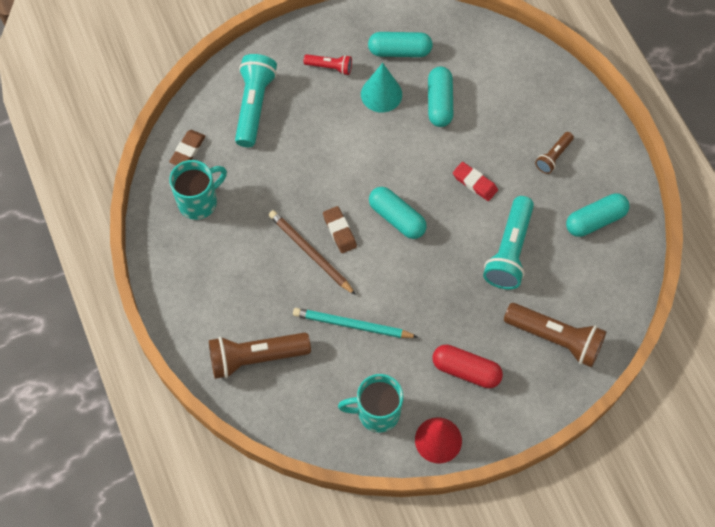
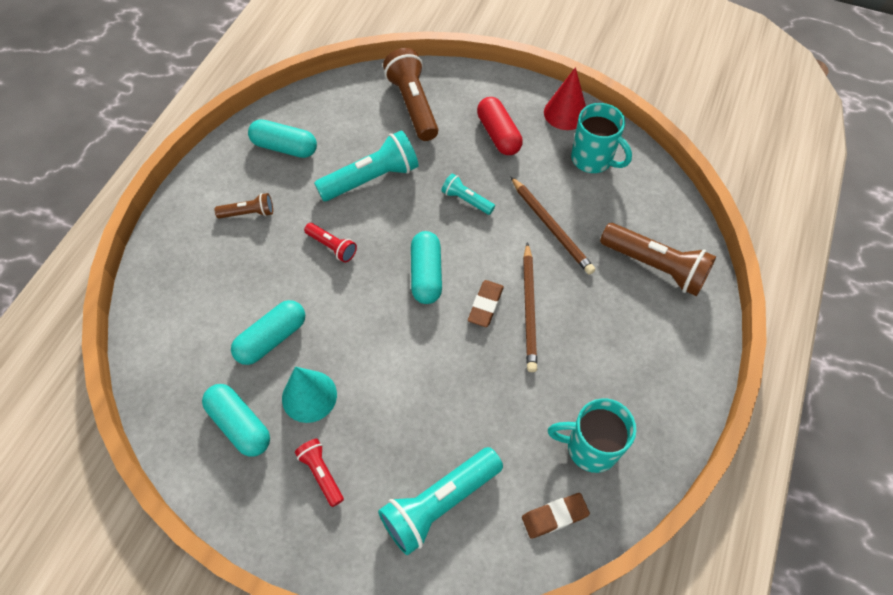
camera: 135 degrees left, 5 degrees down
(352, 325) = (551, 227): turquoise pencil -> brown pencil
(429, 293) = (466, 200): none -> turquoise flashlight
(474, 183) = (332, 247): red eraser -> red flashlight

TASK TO COMPLETE -> Please show the lines of the material that contain the string "turquoise".

WRITTEN SOLUTION ->
(352, 325) = (551, 227): turquoise pencil -> brown pencil
(429, 293) = (466, 200): none -> turquoise flashlight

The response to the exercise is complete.